**Prompt**:
Lines outside the range are not wanted. Give again exactly the lines between the line holding "gray ellipse: (314, 625) -> (449, 937), moved" and the line holding "pink square: (184, 169)", inclusive, from the listing below.

****************

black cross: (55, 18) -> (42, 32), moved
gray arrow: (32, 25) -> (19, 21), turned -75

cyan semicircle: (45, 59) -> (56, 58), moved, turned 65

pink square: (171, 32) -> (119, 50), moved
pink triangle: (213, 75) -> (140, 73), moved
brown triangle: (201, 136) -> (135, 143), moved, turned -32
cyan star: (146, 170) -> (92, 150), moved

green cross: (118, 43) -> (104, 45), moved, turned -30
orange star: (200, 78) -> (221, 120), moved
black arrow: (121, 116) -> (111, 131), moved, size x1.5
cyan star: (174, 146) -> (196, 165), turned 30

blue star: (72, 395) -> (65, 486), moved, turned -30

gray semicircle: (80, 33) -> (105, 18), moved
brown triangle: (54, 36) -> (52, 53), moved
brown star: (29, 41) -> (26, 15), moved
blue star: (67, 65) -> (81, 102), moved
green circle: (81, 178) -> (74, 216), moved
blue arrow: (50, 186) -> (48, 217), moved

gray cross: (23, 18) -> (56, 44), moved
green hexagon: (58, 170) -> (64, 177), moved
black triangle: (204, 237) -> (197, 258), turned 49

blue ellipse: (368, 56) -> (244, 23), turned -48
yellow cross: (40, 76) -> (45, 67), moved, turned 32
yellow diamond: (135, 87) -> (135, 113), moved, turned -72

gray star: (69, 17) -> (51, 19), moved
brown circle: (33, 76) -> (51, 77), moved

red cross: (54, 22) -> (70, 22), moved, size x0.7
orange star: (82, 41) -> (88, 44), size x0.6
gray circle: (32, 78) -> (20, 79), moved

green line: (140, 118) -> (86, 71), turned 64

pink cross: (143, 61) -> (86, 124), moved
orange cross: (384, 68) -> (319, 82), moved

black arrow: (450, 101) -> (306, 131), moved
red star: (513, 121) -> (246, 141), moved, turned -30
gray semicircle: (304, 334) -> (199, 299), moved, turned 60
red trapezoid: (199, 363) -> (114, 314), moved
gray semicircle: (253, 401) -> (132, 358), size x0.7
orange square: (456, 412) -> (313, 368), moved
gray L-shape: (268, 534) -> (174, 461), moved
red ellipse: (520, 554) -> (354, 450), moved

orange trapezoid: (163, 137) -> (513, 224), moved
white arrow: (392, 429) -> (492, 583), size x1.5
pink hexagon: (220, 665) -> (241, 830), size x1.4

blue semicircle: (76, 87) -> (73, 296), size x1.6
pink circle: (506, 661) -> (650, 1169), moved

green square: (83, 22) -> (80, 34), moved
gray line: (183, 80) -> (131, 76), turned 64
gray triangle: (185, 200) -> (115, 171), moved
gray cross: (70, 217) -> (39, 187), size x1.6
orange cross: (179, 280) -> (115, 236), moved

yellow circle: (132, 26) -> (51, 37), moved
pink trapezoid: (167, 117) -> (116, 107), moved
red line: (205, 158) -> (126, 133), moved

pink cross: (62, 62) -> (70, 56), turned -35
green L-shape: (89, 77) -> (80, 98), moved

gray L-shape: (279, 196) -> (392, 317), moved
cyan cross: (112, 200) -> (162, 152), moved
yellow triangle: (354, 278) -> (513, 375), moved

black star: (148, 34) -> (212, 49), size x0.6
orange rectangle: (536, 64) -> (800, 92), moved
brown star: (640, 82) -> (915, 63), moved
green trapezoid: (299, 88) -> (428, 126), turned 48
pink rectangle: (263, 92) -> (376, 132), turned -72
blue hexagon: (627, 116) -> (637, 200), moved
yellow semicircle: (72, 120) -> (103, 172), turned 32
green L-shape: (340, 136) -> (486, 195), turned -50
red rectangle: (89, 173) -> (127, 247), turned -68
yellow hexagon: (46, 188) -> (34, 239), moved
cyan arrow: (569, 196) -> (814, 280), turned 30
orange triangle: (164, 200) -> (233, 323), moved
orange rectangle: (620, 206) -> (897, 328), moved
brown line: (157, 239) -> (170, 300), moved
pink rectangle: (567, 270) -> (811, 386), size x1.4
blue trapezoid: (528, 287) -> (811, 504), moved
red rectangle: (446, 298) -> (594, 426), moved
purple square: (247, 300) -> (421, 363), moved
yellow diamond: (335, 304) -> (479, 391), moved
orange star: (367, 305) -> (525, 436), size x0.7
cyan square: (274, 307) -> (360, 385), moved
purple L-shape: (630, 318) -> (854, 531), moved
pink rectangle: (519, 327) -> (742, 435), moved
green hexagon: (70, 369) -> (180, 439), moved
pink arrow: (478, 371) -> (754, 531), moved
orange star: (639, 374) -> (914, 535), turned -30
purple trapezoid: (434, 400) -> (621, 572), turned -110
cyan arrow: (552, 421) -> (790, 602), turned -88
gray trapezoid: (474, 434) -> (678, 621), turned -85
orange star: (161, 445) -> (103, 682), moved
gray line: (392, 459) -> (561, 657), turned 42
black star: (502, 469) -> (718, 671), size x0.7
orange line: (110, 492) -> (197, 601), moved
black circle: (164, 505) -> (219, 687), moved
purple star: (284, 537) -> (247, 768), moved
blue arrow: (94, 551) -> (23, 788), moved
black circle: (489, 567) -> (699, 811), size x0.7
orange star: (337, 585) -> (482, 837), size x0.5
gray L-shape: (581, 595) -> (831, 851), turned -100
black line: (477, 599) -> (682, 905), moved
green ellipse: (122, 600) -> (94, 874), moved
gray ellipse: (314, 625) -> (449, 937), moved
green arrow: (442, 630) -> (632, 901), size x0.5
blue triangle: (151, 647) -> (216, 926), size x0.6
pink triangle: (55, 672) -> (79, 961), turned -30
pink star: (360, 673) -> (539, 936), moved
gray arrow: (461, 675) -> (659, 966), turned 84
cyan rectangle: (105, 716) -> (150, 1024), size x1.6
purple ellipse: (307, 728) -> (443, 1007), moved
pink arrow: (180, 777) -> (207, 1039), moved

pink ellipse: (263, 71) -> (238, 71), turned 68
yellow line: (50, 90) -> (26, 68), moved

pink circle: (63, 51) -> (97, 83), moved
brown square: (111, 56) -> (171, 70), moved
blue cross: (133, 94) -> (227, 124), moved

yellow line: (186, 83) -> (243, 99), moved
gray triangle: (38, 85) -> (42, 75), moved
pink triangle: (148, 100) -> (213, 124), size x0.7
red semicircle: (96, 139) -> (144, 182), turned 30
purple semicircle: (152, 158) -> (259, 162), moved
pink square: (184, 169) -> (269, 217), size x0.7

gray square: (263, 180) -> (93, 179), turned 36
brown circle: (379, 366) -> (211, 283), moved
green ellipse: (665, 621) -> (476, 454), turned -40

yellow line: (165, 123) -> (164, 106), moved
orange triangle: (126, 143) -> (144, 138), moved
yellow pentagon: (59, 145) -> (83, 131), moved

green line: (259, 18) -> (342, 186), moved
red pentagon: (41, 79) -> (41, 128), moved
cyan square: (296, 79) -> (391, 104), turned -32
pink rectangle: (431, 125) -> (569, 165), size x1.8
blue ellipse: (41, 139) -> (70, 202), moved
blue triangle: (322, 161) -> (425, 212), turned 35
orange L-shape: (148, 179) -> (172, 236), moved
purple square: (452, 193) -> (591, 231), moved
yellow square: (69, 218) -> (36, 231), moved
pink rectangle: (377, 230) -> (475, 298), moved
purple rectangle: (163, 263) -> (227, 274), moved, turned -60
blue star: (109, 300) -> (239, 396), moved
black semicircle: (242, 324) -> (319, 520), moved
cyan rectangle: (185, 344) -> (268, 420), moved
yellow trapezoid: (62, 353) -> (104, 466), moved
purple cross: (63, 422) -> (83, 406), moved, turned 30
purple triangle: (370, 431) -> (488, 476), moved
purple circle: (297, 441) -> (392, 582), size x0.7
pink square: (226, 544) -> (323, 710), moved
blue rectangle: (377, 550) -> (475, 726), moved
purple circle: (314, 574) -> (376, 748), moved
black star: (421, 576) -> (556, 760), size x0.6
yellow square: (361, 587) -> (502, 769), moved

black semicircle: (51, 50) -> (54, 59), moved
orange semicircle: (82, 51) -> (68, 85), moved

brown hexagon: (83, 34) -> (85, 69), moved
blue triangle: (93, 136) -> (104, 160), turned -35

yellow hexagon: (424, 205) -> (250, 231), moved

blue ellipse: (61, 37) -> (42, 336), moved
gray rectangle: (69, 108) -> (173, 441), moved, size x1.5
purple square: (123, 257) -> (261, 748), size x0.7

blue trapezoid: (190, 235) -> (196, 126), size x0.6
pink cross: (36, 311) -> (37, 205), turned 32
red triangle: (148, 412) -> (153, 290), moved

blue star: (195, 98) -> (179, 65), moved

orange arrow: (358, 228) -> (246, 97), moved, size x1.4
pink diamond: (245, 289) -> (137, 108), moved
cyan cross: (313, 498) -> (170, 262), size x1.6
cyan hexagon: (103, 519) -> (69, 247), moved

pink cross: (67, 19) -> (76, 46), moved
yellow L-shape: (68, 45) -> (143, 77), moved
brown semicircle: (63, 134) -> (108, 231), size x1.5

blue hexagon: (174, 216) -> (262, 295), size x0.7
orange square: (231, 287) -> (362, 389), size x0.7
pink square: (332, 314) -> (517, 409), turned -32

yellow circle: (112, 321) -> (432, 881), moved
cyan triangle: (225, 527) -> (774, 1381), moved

****************

**Task result**:
gray ellipse: (314, 625) -> (449, 937), moved
green arrow: (442, 630) -> (632, 901), size x0.5
blue triangle: (151, 647) -> (216, 926), size x0.6
pink triangle: (55, 672) -> (79, 961), turned -30
pink star: (360, 673) -> (539, 936), moved
gray arrow: (461, 675) -> (659, 966), turned 84
cyan rectangle: (105, 716) -> (150, 1024), size x1.6
purple ellipse: (307, 728) -> (443, 1007), moved
pink arrow: (180, 777) -> (207, 1039), moved

pink ellipse: (263, 71) -> (238, 71), turned 68
yellow line: (50, 90) -> (26, 68), moved

pink circle: (63, 51) -> (97, 83), moved
brown square: (111, 56) -> (171, 70), moved
blue cross: (133, 94) -> (227, 124), moved

yellow line: (186, 83) -> (243, 99), moved
gray triangle: (38, 85) -> (42, 75), moved
pink triangle: (148, 100) -> (213, 124), size x0.7
red semicircle: (96, 139) -> (144, 182), turned 30
purple semicircle: (152, 158) -> (259, 162), moved
pink square: (184, 169) -> (269, 217), size x0.7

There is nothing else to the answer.